(Data to use Opens)

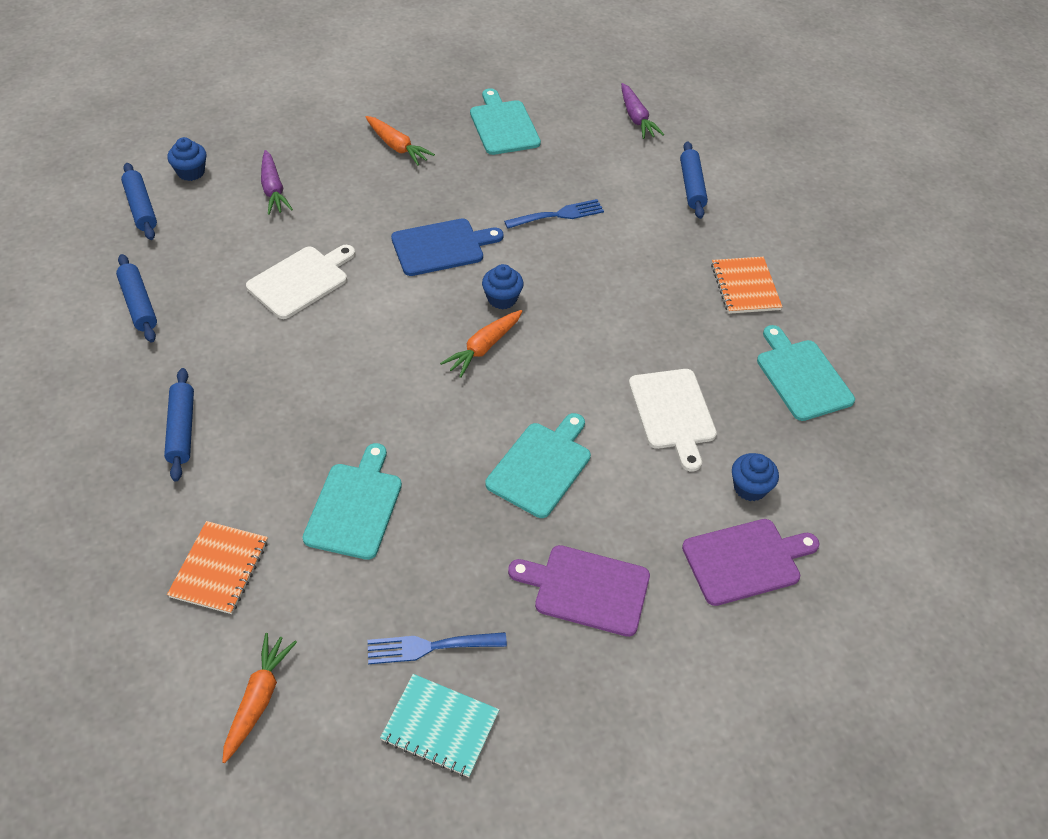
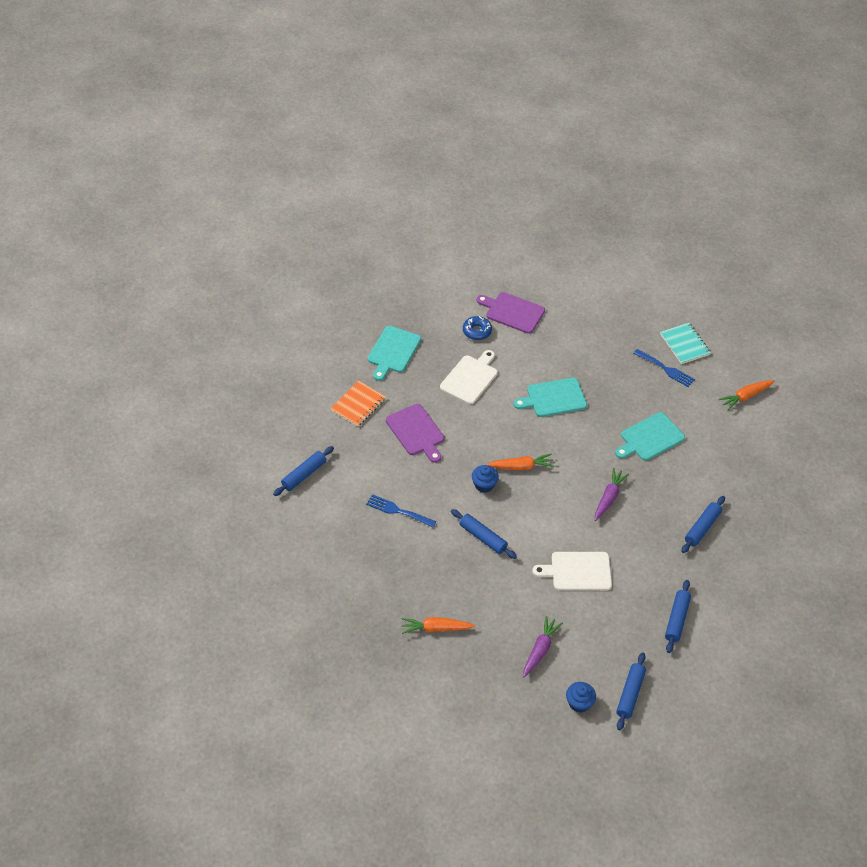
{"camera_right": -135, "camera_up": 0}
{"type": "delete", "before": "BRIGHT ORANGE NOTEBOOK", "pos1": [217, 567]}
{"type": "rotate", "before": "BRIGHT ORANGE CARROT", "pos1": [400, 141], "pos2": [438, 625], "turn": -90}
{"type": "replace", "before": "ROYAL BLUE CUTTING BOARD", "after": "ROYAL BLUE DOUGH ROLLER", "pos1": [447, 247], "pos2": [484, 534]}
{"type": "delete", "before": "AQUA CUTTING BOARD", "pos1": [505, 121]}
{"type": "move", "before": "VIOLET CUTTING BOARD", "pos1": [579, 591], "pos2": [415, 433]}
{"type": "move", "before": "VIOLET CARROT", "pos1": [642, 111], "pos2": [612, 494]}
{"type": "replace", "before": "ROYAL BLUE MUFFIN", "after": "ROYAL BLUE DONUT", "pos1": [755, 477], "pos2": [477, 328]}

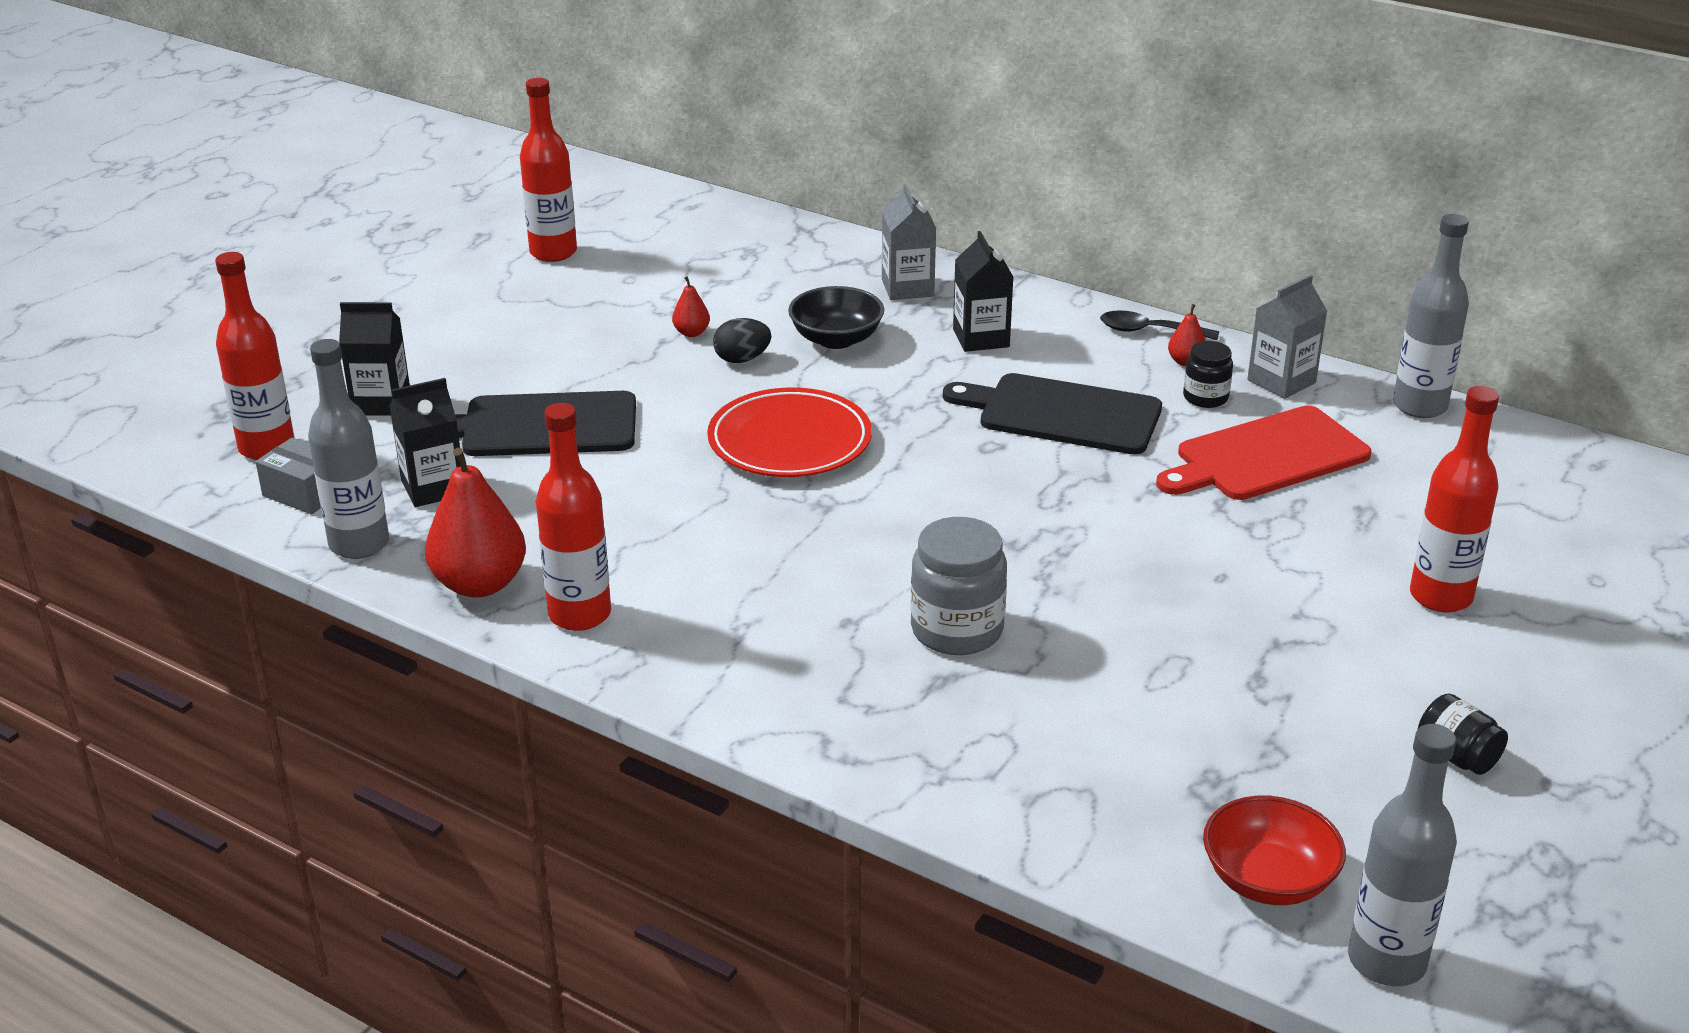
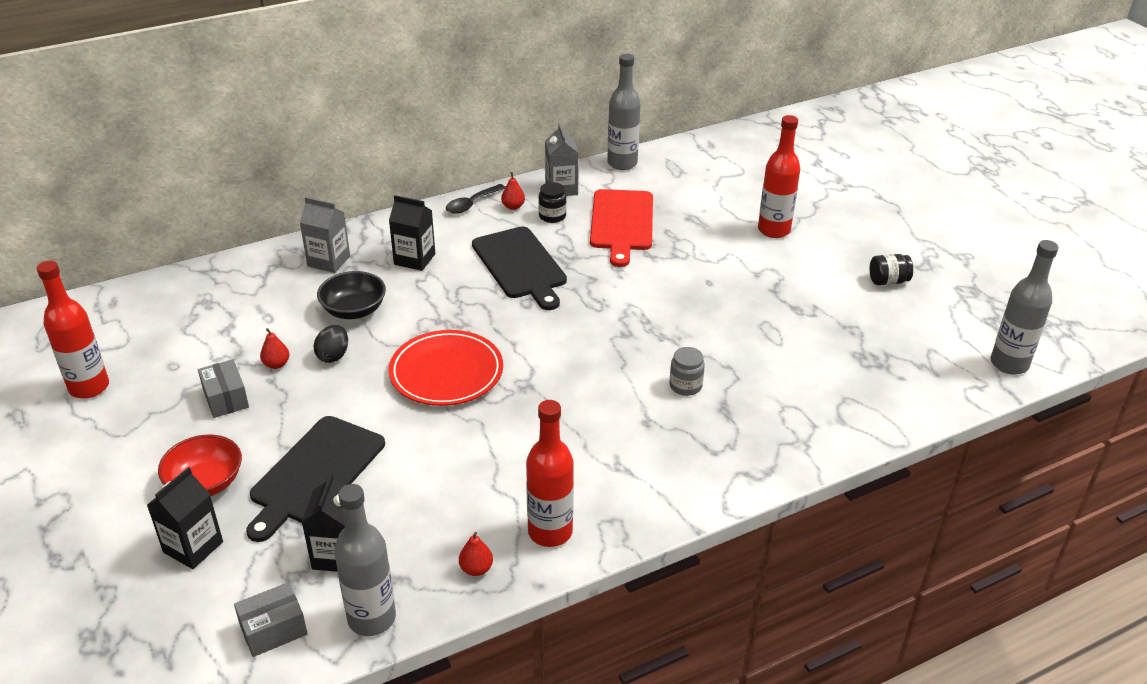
{"camera_right": -60, "camera_up": 5}
{"type": "delete", "before": "RED DRINK BOTTLE", "pos1": [254, 356]}
{"type": "resize", "before": "RED PEAR", "pos1": [475, 523], "pos2": [476, 554], "scale": 0.46}
{"type": "resize", "before": "GRAY JAM JAR", "pos1": [958, 586], "pos2": [687, 371], "scale": 0.58}
{"type": "rotate", "before": "BLACK CUTTING BOARD", "pos1": [1052, 413], "pos2": [519, 268], "turn": -75}
{"type": "move", "before": "RED SERVING BOWL", "pos1": [1274, 850], "pos2": [200, 465]}
{"type": "insert", "after": "GRAY PACKAGE", "pos2": [223, 388]}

(Data to use Closes)

_Required action_
Transcribe the records word for word and include no pictures.

_Response to this task_
{"camera_right": -135, "camera_up": 0}
{"type": "delete", "before": "BRIGHT ORANGE NOTEBOOK", "pos1": [217, 567]}
{"type": "rotate", "before": "BRIGHT ORANGE CARROT", "pos1": [400, 141], "pos2": [438, 625], "turn": -90}
{"type": "replace", "before": "ROYAL BLUE CUTTING BOARD", "after": "ROYAL BLUE DOUGH ROLLER", "pos1": [447, 247], "pos2": [484, 534]}
{"type": "delete", "before": "AQUA CUTTING BOARD", "pos1": [505, 121]}
{"type": "move", "before": "VIOLET CUTTING BOARD", "pos1": [579, 591], "pos2": [415, 433]}
{"type": "move", "before": "VIOLET CARROT", "pos1": [642, 111], "pos2": [612, 494]}
{"type": "replace", "before": "ROYAL BLUE MUFFIN", "after": "ROYAL BLUE DONUT", "pos1": [755, 477], "pos2": [477, 328]}

{"camera_right": -60, "camera_up": 5}
{"type": "delete", "before": "RED DRINK BOTTLE", "pos1": [254, 356]}
{"type": "resize", "before": "RED PEAR", "pos1": [475, 523], "pos2": [476, 554], "scale": 0.46}
{"type": "resize", "before": "GRAY JAM JAR", "pos1": [958, 586], "pos2": [687, 371], "scale": 0.58}
{"type": "rotate", "before": "BLACK CUTTING BOARD", "pos1": [1052, 413], "pos2": [519, 268], "turn": -75}
{"type": "move", "before": "RED SERVING BOWL", "pos1": [1274, 850], "pos2": [200, 465]}
{"type": "insert", "after": "GRAY PACKAGE", "pos2": [223, 388]}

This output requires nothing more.